TO DO: Repeat every line that appears below, with nothing altered.

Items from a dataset
________________
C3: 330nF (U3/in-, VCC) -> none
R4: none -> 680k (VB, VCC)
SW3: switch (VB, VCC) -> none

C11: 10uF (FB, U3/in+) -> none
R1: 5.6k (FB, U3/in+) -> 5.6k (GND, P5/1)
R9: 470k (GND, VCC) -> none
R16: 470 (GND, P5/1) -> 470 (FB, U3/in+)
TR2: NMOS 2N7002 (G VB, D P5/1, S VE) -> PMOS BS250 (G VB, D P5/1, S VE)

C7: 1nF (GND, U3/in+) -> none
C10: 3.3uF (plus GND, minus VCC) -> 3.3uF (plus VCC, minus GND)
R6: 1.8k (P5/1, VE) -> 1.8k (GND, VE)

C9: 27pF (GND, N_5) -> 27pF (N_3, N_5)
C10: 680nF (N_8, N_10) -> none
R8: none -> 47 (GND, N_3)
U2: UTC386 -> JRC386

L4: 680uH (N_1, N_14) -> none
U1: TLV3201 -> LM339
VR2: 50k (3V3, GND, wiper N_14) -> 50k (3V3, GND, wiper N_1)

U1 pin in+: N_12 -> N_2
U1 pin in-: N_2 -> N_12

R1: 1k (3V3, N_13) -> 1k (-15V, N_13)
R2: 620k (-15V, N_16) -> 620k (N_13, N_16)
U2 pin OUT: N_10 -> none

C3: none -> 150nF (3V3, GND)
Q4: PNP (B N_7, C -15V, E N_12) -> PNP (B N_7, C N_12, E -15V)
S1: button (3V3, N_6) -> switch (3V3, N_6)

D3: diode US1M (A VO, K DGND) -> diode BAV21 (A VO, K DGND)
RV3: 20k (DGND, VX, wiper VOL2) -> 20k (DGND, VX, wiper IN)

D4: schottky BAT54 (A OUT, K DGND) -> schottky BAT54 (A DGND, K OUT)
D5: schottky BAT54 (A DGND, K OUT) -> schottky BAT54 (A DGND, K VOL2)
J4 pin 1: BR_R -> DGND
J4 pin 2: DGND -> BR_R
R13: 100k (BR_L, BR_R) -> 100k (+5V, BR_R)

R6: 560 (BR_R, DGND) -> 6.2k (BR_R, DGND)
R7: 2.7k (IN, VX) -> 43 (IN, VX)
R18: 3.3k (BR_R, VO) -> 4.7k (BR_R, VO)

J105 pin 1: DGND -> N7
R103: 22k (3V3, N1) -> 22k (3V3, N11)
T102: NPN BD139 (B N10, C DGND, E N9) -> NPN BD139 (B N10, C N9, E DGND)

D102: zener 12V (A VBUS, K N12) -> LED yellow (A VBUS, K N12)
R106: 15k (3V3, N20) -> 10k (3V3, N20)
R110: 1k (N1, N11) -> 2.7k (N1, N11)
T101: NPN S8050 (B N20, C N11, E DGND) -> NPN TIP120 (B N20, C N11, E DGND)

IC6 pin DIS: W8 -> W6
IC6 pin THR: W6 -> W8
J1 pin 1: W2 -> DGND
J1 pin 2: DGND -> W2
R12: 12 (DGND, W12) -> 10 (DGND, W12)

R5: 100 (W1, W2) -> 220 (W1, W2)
________________
WRITTEN REPLY:
C3: 330nF (U3/in-, VCC) -> none
R4: none -> 680k (VB, VCC)
SW3: switch (VB, VCC) -> none

C11: 10uF (FB, U3/in+) -> none
R1: 5.6k (FB, U3/in+) -> 5.6k (GND, P5/1)
R9: 470k (GND, VCC) -> none
R16: 470 (GND, P5/1) -> 470 (FB, U3/in+)
TR2: NMOS 2N7002 (G VB, D P5/1, S VE) -> PMOS BS250 (G VB, D P5/1, S VE)

C7: 1nF (GND, U3/in+) -> none
C10: 3.3uF (plus GND, minus VCC) -> 3.3uF (plus VCC, minus GND)
R6: 1.8k (P5/1, VE) -> 1.8k (GND, VE)

C9: 27pF (GND, N_5) -> 27pF (N_3, N_5)
C10: 680nF (N_8, N_10) -> none
R8: none -> 47 (GND, N_3)
U2: UTC386 -> JRC386

L4: 680uH (N_1, N_14) -> none
U1: TLV3201 -> LM339
VR2: 50k (3V3, GND, wiper N_14) -> 50k (3V3, GND, wiper N_1)

U1 pin in+: N_12 -> N_2
U1 pin in-: N_2 -> N_12

R1: 1k (3V3, N_13) -> 1k (-15V, N_13)
R2: 620k (-15V, N_16) -> 620k (N_13, N_16)
U2 pin OUT: N_10 -> none

C3: none -> 150nF (3V3, GND)
Q4: PNP (B N_7, C -15V, E N_12) -> PNP (B N_7, C N_12, E -15V)
S1: button (3V3, N_6) -> switch (3V3, N_6)

D3: diode US1M (A VO, K DGND) -> diode BAV21 (A VO, K DGND)
RV3: 20k (DGND, VX, wiper VOL2) -> 20k (DGND, VX, wiper IN)

D4: schottky BAT54 (A OUT, K DGND) -> schottky BAT54 (A DGND, K OUT)
D5: schottky BAT54 (A DGND, K OUT) -> schottky BAT54 (A DGND, K VOL2)
J4 pin 1: BR_R -> DGND
J4 pin 2: DGND -> BR_R
R13: 100k (BR_L, BR_R) -> 100k (+5V, BR_R)

R6: 560 (BR_R, DGND) -> 6.2k (BR_R, DGND)
R7: 2.7k (IN, VX) -> 43 (IN, VX)
R18: 3.3k (BR_R, VO) -> 4.7k (BR_R, VO)

J105 pin 1: DGND -> N7
R103: 22k (3V3, N1) -> 22k (3V3, N11)
T102: NPN BD139 (B N10, C DGND, E N9) -> NPN BD139 (B N10, C N9, E DGND)

D102: zener 12V (A VBUS, K N12) -> LED yellow (A VBUS, K N12)
R106: 15k (3V3, N20) -> 10k (3V3, N20)
R110: 1k (N1, N11) -> 2.7k (N1, N11)
T101: NPN S8050 (B N20, C N11, E DGND) -> NPN TIP120 (B N20, C N11, E DGND)

IC6 pin DIS: W8 -> W6
IC6 pin THR: W6 -> W8
J1 pin 1: W2 -> DGND
J1 pin 2: DGND -> W2
R12: 12 (DGND, W12) -> 10 (DGND, W12)

R5: 100 (W1, W2) -> 220 (W1, W2)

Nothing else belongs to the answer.